* **Exercise directions**:
In the entries below, filter for the word "white" and copy every matching line.

**** Exercise data ****

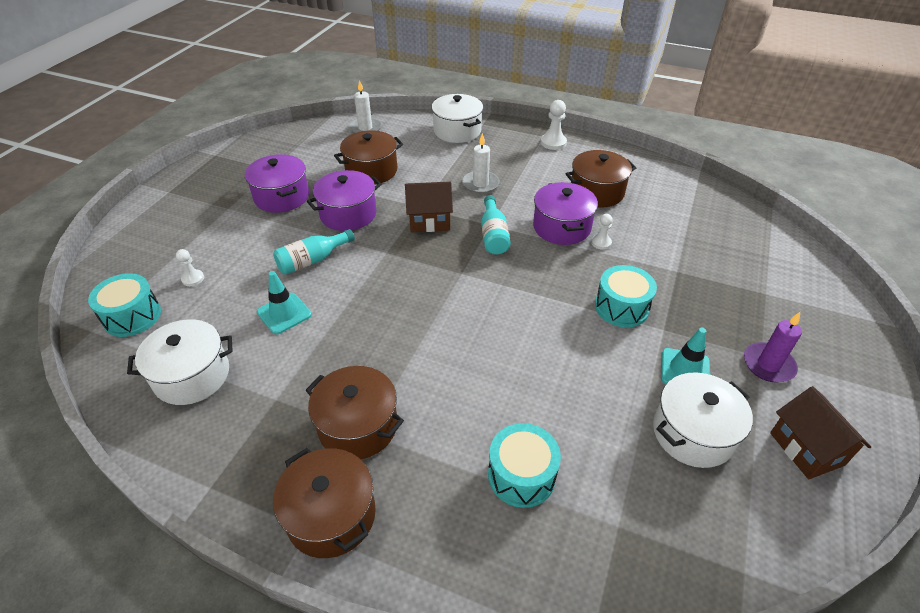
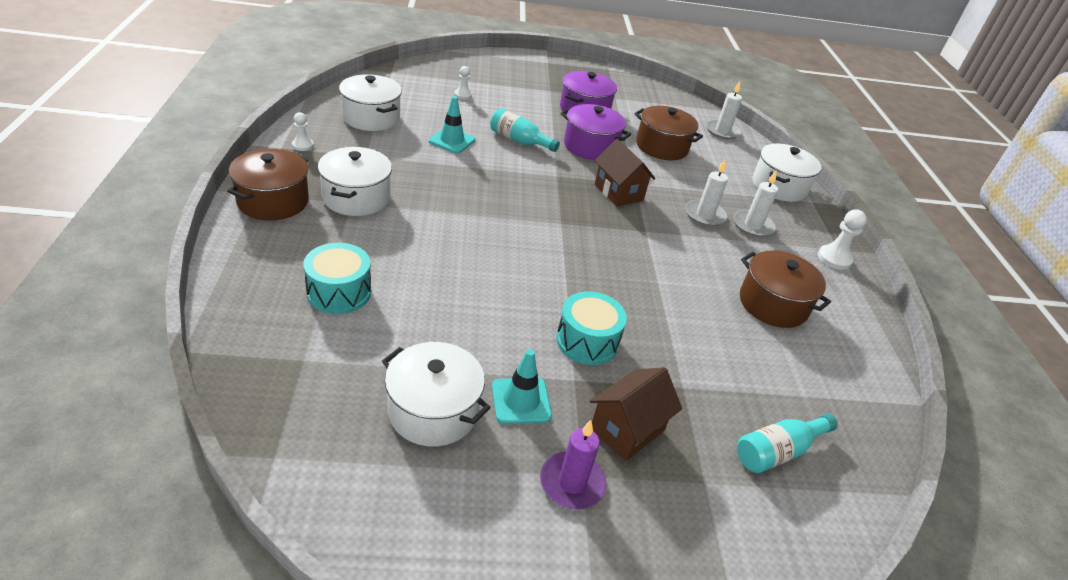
camera: 60 degrees right, 5 degrees down
(132, 316) = (412, 82): turquoise drum -> none
(358, 426) = (356, 198): brown pot -> white pot
(493, 235) = (631, 235): turquoise bottle -> turquoise bottle (778, 451)
(502, 164) = (752, 225): none -> white candle
(561, 227) = (684, 282): purple pot -> none
(601, 243) = (682, 316): white pawn -> white pawn (302, 145)
(806, 449) = (452, 520): brown house -> brown house (627, 429)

****

* **Response below**:
(358, 426) = (356, 198): brown pot -> white pot
(502, 164) = (752, 225): none -> white candle
(601, 243) = (682, 316): white pawn -> white pawn (302, 145)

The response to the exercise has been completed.